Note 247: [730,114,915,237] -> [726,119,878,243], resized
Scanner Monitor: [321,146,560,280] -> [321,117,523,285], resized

------

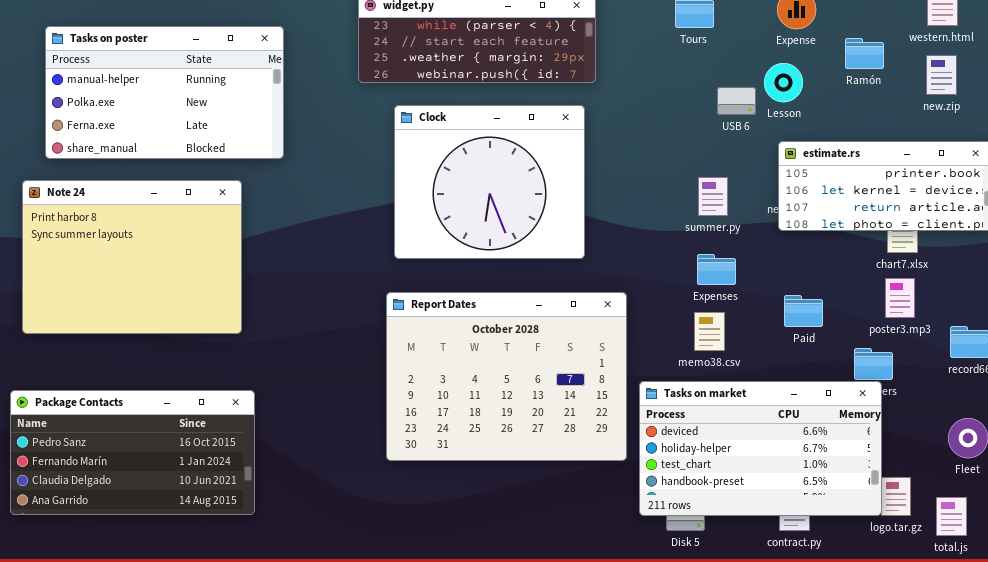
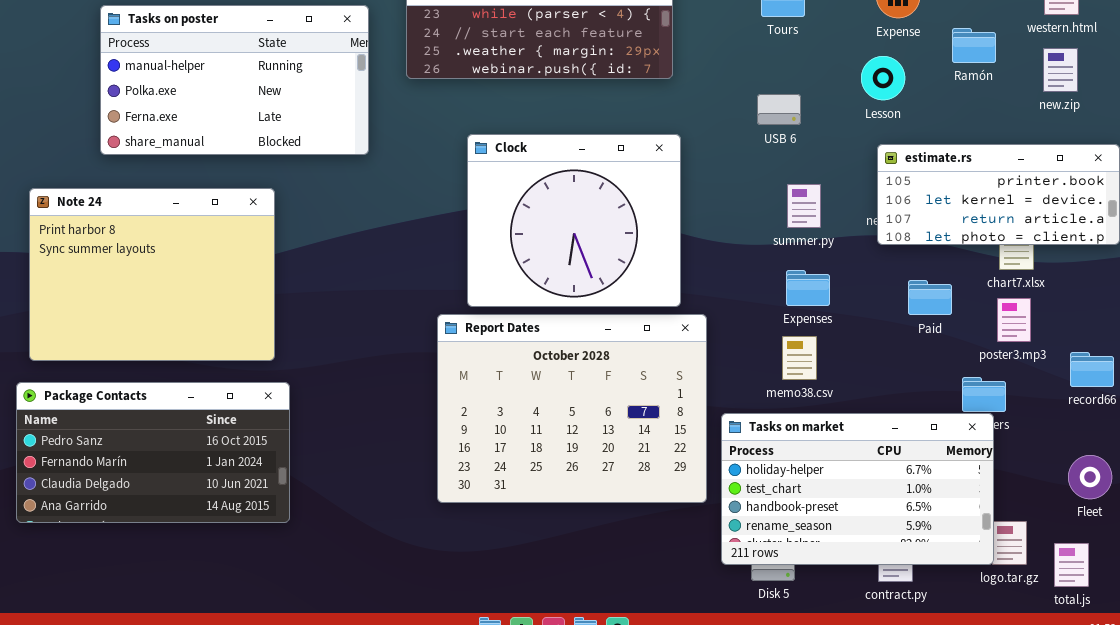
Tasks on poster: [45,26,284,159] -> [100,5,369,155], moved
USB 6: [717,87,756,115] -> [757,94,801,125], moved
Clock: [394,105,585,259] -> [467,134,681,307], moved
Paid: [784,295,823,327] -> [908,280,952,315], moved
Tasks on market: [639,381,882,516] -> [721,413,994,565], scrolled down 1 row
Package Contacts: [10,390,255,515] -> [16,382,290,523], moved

------

TASK DESCRIPTION
Above are the records; copy each line from them that includes the string "resized".

TASK ANSWER
Note 247: [730,114,915,237] -> [726,119,878,243], resized
Scanner Monitor: [321,146,560,280] -> [321,117,523,285], resized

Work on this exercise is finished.